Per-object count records
━━━━━━━━━━━━━━━━━━━━━━━━━━━━━━
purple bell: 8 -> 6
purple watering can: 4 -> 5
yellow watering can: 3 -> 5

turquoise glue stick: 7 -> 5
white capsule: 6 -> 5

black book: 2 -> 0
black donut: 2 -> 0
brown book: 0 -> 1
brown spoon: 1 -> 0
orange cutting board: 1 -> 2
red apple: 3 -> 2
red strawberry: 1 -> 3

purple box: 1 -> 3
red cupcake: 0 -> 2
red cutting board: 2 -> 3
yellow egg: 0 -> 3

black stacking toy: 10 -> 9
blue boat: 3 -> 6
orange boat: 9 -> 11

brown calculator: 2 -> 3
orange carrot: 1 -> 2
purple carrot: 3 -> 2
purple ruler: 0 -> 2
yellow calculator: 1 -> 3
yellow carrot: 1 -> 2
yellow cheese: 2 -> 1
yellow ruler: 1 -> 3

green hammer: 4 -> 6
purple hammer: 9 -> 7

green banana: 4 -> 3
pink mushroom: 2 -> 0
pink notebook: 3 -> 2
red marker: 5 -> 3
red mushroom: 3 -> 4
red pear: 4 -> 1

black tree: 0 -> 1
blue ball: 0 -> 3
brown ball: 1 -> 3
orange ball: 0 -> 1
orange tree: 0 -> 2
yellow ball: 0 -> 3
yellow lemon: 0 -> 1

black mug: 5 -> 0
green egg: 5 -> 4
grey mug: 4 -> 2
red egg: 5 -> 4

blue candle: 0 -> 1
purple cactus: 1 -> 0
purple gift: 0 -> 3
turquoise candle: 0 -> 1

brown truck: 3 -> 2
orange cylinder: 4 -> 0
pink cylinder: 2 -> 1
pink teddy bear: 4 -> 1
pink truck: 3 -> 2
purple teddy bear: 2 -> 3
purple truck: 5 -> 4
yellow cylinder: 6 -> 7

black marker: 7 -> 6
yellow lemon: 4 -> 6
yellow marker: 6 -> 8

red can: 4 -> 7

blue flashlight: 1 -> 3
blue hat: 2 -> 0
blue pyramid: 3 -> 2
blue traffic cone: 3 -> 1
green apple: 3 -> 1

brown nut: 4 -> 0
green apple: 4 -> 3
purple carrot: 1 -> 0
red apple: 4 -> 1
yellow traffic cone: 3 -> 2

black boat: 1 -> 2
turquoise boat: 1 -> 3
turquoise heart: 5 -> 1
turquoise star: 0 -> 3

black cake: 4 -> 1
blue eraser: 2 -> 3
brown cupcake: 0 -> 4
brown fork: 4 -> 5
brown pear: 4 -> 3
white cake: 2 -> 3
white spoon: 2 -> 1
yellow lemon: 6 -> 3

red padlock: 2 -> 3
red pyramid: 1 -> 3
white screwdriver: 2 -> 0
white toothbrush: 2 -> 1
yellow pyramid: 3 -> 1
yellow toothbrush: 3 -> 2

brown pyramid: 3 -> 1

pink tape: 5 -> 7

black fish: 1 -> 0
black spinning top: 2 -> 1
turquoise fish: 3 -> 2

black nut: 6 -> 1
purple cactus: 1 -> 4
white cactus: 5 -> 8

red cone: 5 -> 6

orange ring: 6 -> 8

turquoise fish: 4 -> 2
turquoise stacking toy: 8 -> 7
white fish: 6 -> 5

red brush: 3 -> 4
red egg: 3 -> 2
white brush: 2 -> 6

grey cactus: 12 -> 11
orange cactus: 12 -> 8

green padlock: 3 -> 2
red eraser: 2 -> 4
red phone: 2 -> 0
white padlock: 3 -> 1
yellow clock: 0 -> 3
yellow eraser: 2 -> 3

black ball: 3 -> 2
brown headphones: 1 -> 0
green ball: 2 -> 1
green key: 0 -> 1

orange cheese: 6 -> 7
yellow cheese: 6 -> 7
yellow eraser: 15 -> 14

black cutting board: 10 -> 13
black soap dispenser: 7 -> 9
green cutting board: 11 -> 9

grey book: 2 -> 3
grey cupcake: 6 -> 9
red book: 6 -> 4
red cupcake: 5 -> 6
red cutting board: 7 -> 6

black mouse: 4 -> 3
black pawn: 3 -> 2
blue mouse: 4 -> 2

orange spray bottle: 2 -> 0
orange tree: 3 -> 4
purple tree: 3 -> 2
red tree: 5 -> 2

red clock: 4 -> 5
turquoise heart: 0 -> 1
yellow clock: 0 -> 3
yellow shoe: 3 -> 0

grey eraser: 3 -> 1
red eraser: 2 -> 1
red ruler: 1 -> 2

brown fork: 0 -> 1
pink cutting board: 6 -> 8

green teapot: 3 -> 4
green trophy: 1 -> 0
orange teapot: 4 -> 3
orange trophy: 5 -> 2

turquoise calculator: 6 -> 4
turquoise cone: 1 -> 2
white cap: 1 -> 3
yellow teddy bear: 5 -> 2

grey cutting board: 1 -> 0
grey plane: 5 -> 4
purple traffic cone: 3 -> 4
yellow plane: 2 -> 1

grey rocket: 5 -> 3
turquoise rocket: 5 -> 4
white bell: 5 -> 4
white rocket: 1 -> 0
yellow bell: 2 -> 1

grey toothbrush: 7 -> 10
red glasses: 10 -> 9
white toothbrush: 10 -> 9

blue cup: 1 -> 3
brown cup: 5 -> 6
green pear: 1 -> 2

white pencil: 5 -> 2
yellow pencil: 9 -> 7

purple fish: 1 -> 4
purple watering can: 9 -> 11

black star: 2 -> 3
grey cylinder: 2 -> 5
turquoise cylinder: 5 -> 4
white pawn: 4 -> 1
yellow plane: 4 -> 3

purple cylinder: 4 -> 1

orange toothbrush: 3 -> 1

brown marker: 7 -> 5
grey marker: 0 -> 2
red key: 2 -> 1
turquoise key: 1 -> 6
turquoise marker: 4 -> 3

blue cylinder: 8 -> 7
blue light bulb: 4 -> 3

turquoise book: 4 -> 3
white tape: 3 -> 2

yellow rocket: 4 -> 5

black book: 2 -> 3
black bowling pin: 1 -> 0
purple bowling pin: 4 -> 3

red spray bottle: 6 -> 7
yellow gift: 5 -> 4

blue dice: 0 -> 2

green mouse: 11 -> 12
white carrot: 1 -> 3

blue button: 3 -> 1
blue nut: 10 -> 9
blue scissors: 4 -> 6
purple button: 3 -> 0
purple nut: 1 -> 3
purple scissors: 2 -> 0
━━━━━━━━━━━━━━━━━━━━━━━━━━━━━━
■ Your task: Which lines above run from the one containing "red apple: 4 -> 1" to the one containing "yellow eraser: 15 -> 14"? Give them again exactly, both ends included.

■ Answer area:
red apple: 4 -> 1
yellow traffic cone: 3 -> 2

black boat: 1 -> 2
turquoise boat: 1 -> 3
turquoise heart: 5 -> 1
turquoise star: 0 -> 3

black cake: 4 -> 1
blue eraser: 2 -> 3
brown cupcake: 0 -> 4
brown fork: 4 -> 5
brown pear: 4 -> 3
white cake: 2 -> 3
white spoon: 2 -> 1
yellow lemon: 6 -> 3

red padlock: 2 -> 3
red pyramid: 1 -> 3
white screwdriver: 2 -> 0
white toothbrush: 2 -> 1
yellow pyramid: 3 -> 1
yellow toothbrush: 3 -> 2

brown pyramid: 3 -> 1

pink tape: 5 -> 7

black fish: 1 -> 0
black spinning top: 2 -> 1
turquoise fish: 3 -> 2

black nut: 6 -> 1
purple cactus: 1 -> 4
white cactus: 5 -> 8

red cone: 5 -> 6

orange ring: 6 -> 8

turquoise fish: 4 -> 2
turquoise stacking toy: 8 -> 7
white fish: 6 -> 5

red brush: 3 -> 4
red egg: 3 -> 2
white brush: 2 -> 6

grey cactus: 12 -> 11
orange cactus: 12 -> 8

green padlock: 3 -> 2
red eraser: 2 -> 4
red phone: 2 -> 0
white padlock: 3 -> 1
yellow clock: 0 -> 3
yellow eraser: 2 -> 3

black ball: 3 -> 2
brown headphones: 1 -> 0
green ball: 2 -> 1
green key: 0 -> 1

orange cheese: 6 -> 7
yellow cheese: 6 -> 7
yellow eraser: 15 -> 14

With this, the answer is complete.